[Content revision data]
Start of Block
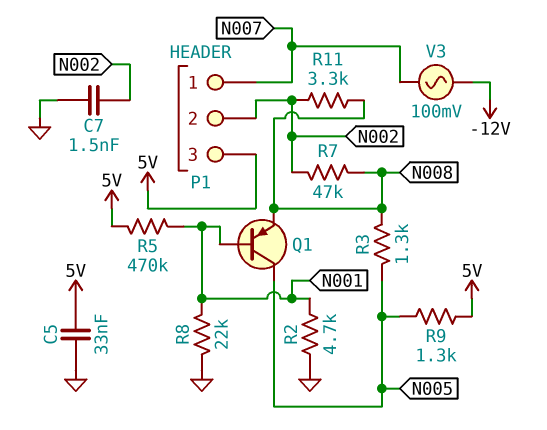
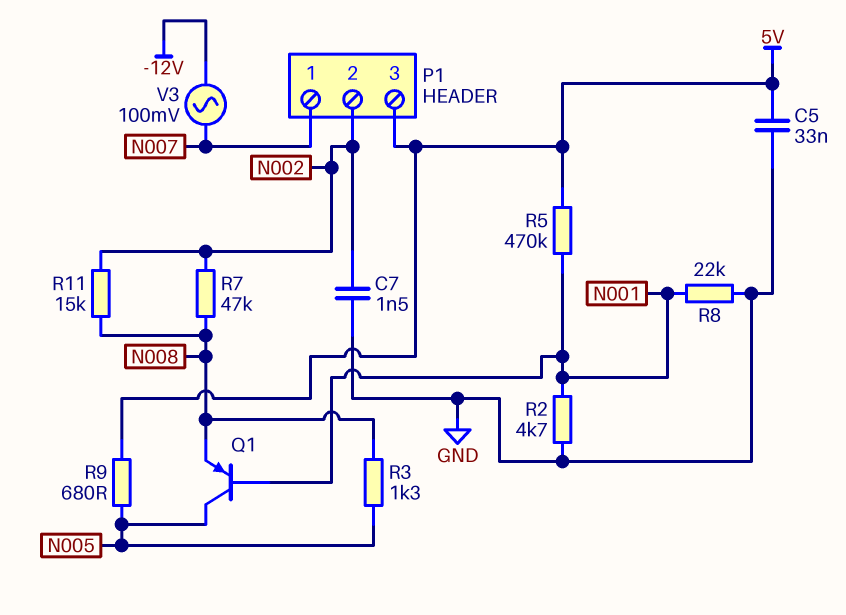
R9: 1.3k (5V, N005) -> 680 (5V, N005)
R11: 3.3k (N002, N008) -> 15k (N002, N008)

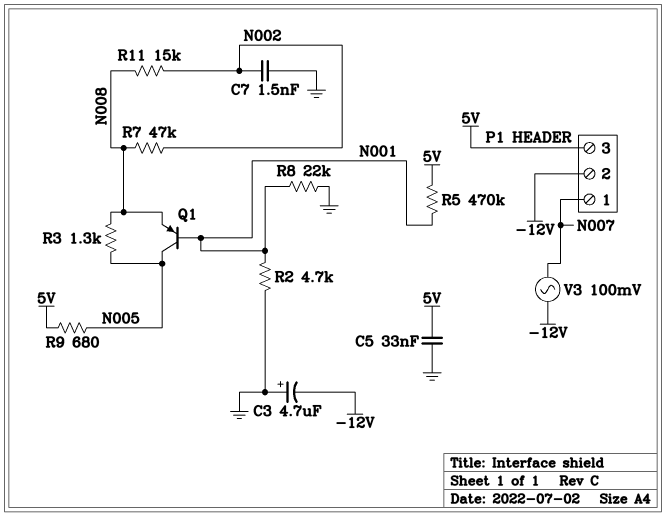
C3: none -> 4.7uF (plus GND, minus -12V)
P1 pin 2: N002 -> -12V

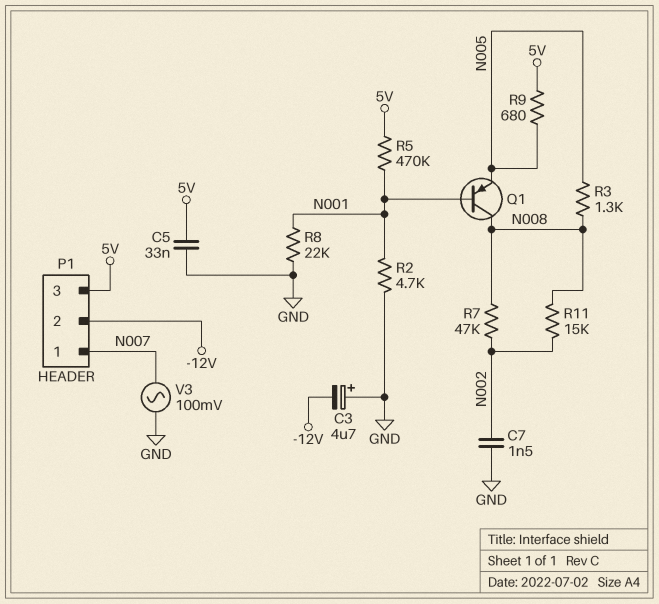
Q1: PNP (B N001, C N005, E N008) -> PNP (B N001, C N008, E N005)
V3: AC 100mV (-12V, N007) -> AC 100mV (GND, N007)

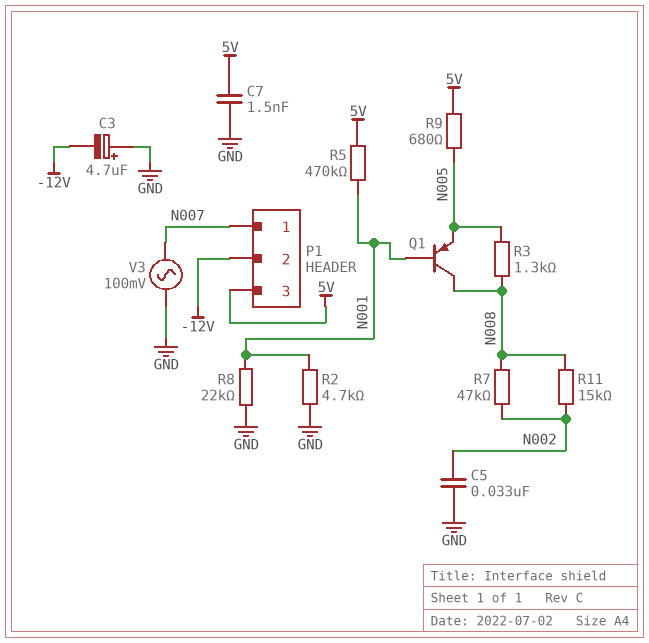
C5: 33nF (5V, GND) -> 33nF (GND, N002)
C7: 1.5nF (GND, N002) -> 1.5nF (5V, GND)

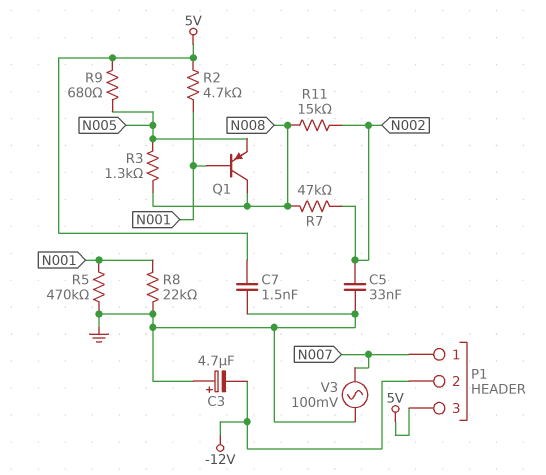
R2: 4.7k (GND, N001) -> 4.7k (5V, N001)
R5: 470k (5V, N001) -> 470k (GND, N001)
End of Block
Start of Block
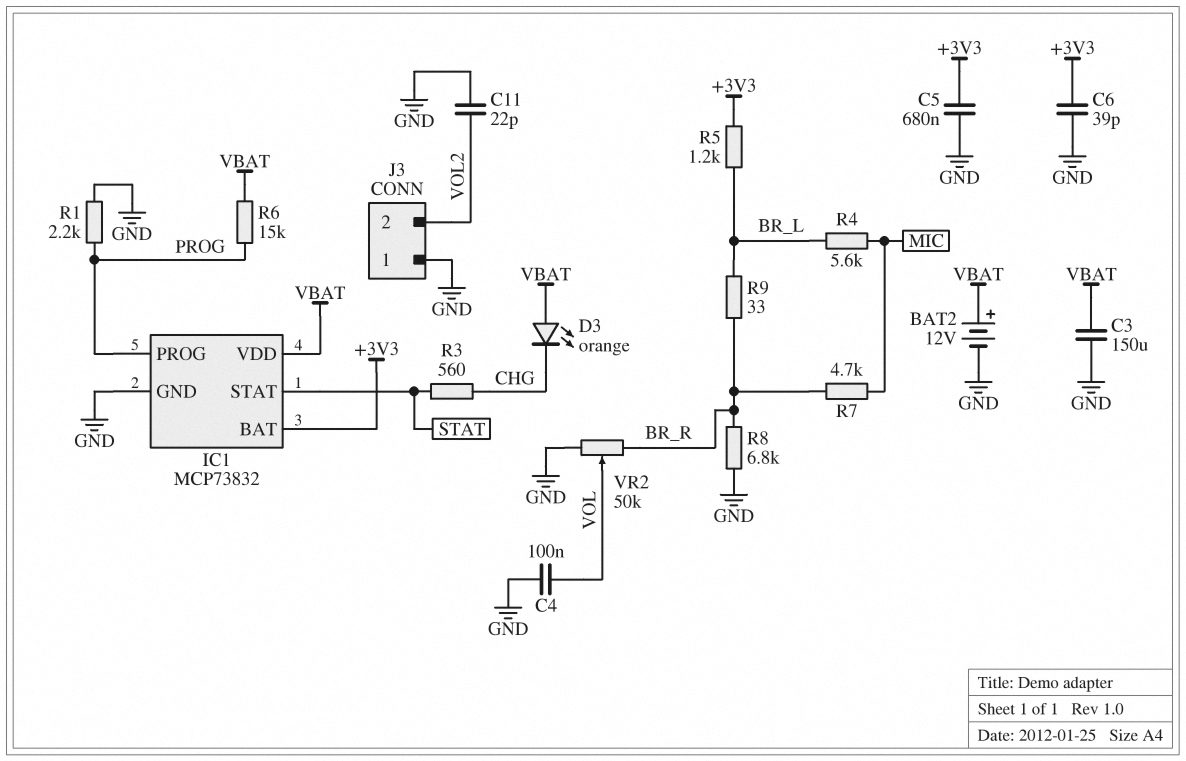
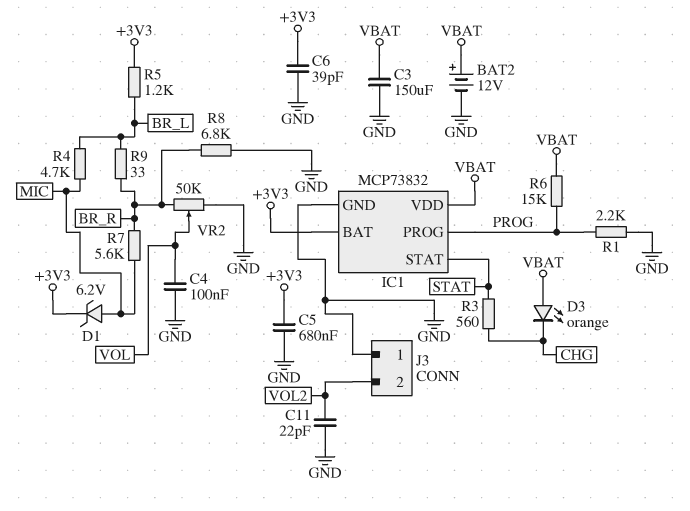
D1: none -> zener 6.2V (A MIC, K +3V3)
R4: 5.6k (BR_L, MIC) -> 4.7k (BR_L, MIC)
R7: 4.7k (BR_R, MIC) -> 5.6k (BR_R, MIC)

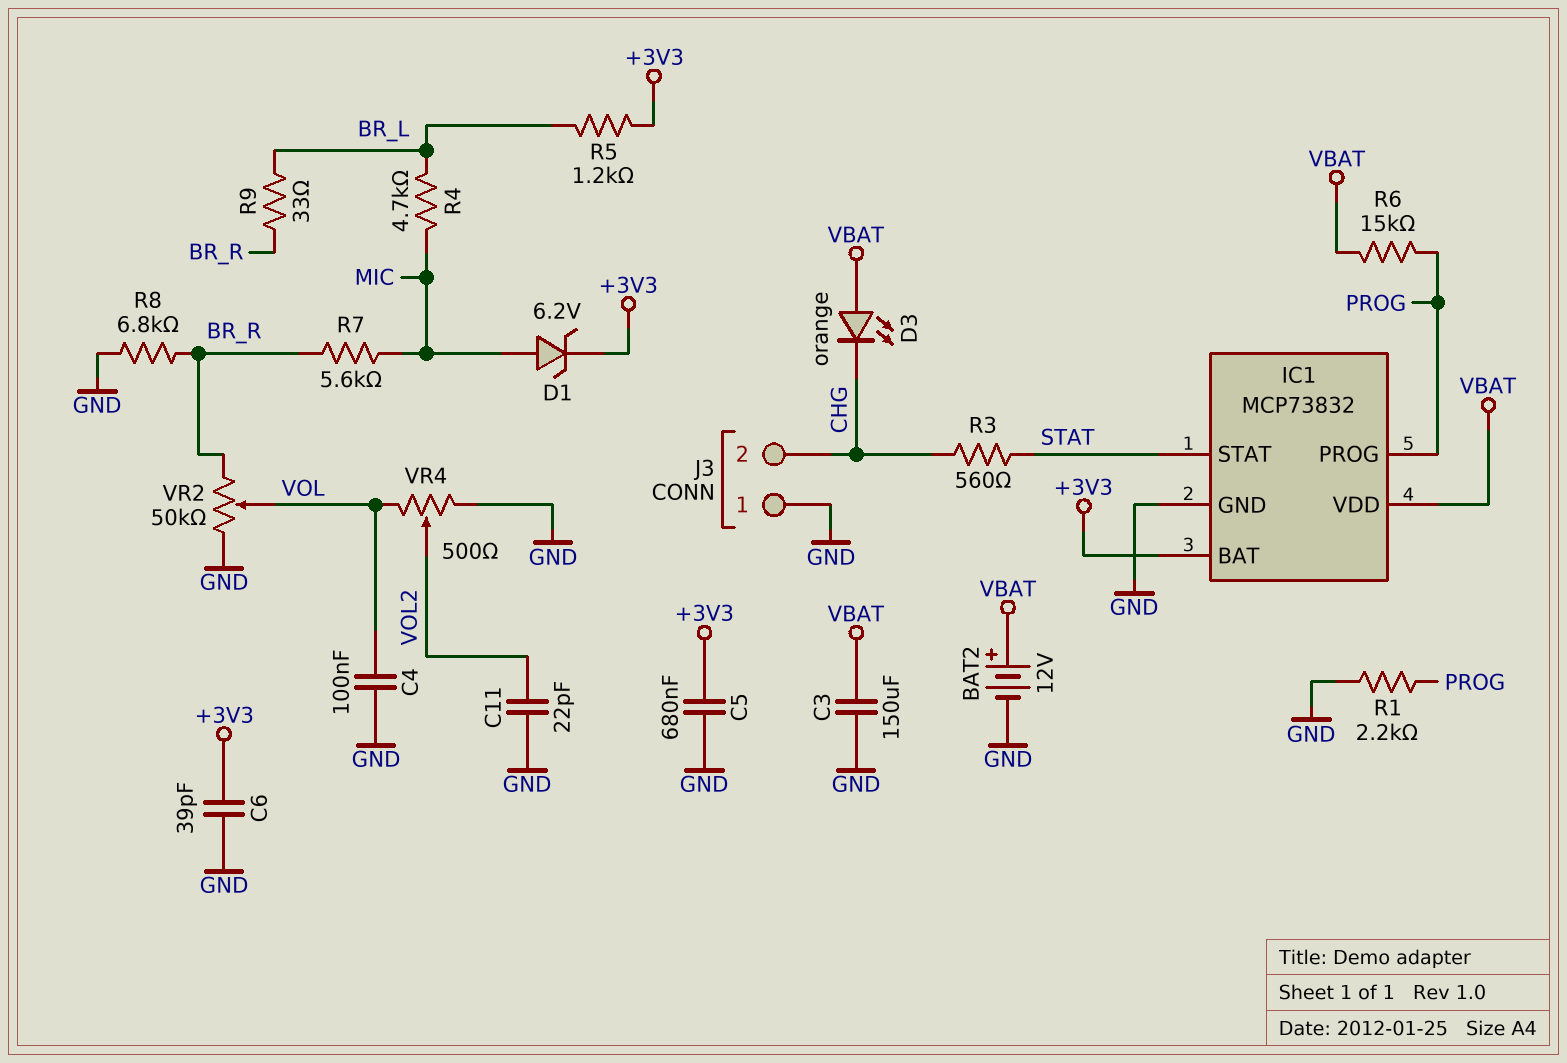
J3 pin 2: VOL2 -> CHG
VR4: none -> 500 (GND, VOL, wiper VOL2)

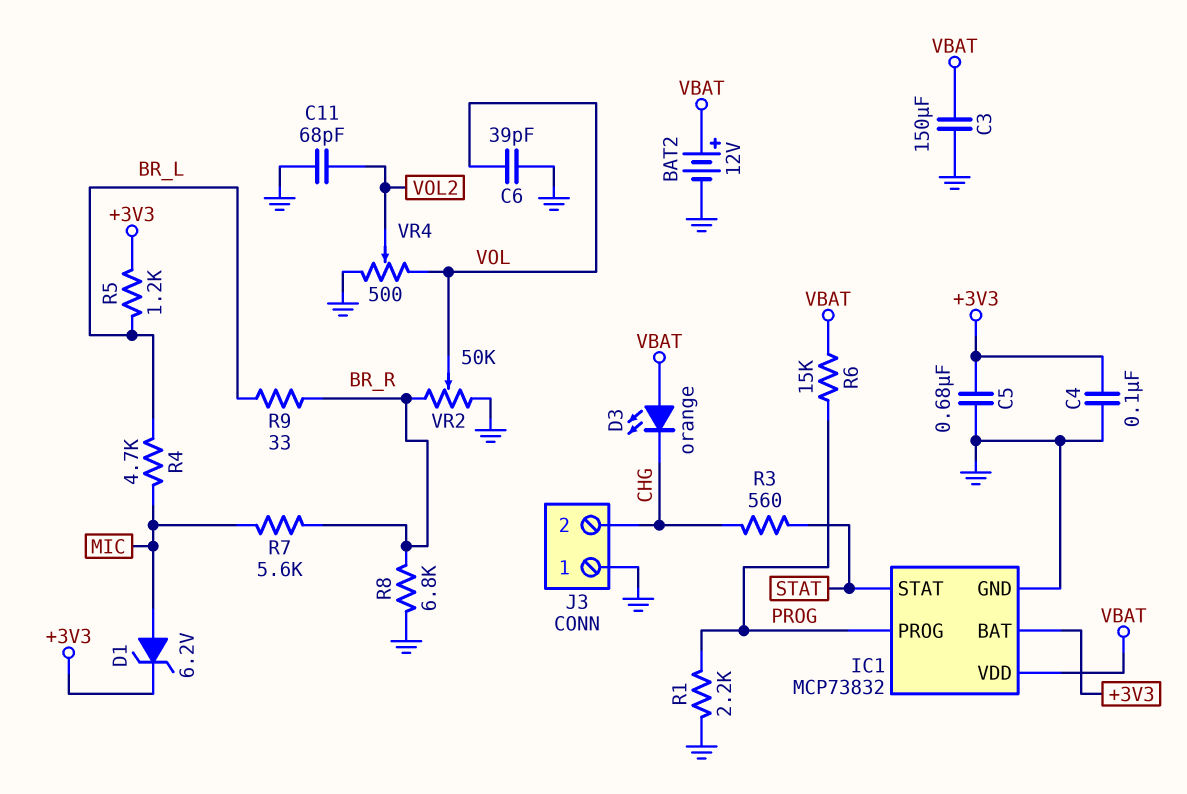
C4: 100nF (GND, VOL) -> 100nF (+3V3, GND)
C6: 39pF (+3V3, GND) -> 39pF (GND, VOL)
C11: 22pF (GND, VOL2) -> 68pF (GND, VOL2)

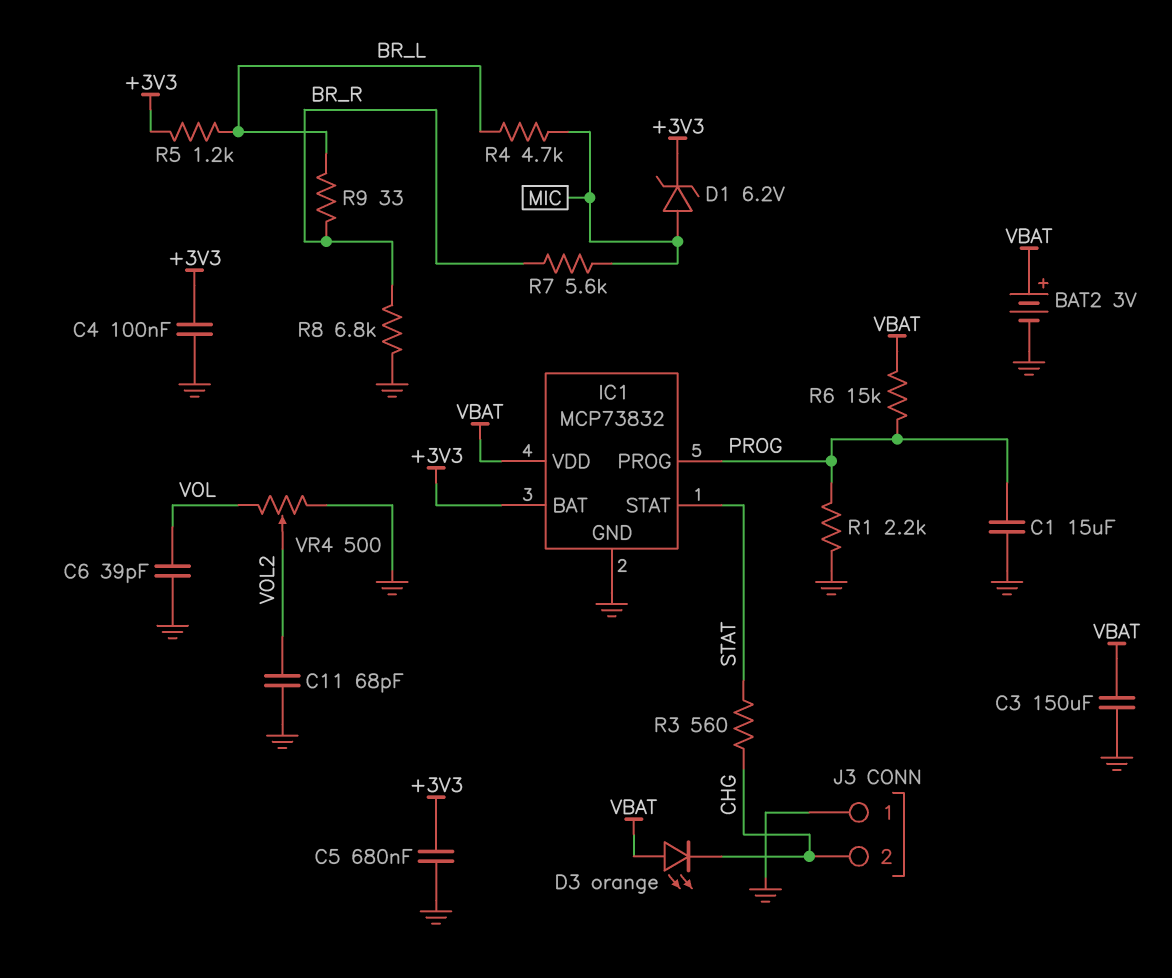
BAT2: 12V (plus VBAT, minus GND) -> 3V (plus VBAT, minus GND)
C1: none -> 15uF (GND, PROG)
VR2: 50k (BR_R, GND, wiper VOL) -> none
End of Block
__Required work__.
Leave out every picture, and copy exactly the lines above starting at the one holding "R7: 4.7k (BR_R, MIC) -> 5.6k (BR_R, MIC)" and ending at the one holding "C11: 22pF (GND, VOL2) -> 68pF (GND, VOL2)", no more and no less.

__Result__.
R7: 4.7k (BR_R, MIC) -> 5.6k (BR_R, MIC)

J3 pin 2: VOL2 -> CHG
VR4: none -> 500 (GND, VOL, wiper VOL2)

C4: 100nF (GND, VOL) -> 100nF (+3V3, GND)
C6: 39pF (+3V3, GND) -> 39pF (GND, VOL)
C11: 22pF (GND, VOL2) -> 68pF (GND, VOL2)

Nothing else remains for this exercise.